§ Exercise details
Keep only the lines from the start of the data through the line containing "type=missing; before=aqua cube", and output them exactly.

BEGIN Extracted material

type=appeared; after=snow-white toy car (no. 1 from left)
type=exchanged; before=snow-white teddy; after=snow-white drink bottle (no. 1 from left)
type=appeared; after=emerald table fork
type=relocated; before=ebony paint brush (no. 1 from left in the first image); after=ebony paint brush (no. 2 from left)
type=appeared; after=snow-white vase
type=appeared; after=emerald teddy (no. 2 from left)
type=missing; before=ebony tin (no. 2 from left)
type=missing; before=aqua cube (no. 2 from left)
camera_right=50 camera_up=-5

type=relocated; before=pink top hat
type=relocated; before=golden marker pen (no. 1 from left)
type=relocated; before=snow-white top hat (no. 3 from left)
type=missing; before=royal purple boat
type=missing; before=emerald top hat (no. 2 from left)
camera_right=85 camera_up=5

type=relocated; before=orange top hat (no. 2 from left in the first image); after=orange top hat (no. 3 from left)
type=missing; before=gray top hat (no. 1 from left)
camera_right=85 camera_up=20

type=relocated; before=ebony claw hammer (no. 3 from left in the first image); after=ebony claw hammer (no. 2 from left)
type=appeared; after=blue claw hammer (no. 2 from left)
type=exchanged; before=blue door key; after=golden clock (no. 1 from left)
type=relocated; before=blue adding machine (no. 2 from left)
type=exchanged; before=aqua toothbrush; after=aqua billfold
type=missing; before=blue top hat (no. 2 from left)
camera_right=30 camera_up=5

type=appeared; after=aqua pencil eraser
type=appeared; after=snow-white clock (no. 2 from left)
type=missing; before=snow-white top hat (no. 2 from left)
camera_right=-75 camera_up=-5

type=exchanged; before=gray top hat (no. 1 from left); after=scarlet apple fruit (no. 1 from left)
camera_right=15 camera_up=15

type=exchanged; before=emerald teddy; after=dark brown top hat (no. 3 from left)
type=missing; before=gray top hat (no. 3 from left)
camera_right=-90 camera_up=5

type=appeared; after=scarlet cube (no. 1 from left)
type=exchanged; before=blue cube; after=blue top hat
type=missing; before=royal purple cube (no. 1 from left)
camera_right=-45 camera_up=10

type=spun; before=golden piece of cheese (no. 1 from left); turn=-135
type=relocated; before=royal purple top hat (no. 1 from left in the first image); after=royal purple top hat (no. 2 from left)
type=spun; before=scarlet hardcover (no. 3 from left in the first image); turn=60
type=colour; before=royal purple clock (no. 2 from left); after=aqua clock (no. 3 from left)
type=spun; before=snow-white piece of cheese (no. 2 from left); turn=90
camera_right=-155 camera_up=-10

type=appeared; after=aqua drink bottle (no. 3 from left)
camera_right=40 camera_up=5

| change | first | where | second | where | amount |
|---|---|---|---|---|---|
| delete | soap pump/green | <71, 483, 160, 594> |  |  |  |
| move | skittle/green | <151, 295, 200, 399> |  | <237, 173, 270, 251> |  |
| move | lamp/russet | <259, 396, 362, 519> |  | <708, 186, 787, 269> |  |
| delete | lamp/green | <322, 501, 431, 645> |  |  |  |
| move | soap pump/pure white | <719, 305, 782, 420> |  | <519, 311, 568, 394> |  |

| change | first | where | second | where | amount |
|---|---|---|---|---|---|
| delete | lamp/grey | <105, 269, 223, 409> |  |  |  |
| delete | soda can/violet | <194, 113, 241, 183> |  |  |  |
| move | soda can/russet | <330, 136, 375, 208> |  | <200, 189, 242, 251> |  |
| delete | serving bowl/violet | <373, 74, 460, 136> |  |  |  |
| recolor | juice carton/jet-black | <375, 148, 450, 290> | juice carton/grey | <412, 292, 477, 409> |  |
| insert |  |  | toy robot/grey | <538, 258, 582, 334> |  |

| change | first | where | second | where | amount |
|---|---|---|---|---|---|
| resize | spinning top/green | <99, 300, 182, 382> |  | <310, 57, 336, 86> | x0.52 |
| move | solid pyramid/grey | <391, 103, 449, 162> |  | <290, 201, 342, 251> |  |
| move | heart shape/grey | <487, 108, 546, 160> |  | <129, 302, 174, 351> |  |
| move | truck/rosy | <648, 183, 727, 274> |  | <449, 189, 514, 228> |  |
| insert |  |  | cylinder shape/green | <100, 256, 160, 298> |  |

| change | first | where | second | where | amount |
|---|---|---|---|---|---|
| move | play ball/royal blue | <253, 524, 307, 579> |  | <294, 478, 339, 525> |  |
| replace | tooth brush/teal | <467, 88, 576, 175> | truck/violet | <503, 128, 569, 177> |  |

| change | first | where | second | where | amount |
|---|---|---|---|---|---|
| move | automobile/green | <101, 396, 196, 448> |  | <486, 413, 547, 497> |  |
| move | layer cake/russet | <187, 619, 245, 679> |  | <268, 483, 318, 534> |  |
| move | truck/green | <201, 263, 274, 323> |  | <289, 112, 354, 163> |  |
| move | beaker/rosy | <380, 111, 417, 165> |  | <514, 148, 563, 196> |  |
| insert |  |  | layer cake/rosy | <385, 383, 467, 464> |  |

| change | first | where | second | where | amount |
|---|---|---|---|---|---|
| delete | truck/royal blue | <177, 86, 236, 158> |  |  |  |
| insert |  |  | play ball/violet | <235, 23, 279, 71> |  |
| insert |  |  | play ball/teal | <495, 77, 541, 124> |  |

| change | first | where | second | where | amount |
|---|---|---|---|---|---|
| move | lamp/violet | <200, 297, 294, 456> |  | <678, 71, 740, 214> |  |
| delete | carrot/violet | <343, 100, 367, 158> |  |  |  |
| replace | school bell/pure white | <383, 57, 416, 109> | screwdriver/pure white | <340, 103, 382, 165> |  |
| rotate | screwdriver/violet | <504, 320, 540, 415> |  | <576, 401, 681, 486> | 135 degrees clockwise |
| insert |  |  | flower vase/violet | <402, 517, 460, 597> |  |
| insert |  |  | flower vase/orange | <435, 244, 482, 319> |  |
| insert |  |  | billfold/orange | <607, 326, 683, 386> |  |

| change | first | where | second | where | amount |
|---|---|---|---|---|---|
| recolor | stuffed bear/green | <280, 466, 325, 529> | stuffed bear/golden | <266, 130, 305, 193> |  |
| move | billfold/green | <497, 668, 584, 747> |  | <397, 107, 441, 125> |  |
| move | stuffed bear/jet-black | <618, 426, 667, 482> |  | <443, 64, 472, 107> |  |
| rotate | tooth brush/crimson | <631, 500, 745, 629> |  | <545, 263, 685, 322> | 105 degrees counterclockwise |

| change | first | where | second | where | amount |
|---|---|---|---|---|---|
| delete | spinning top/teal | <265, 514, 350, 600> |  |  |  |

END Extracted material

§ Answer to this problem
type=appeared; after=snow-white toy car (no. 1 from left)
type=exchanged; before=snow-white teddy; after=snow-white drink bottle (no. 1 from left)
type=appeared; after=emerald table fork
type=relocated; before=ebony paint brush (no. 1 from left in the first image); after=ebony paint brush (no. 2 from left)
type=appeared; after=snow-white vase
type=appeared; after=emerald teddy (no. 2 from left)
type=missing; before=ebony tin (no. 2 from left)
type=missing; before=aqua cube (no. 2 from left)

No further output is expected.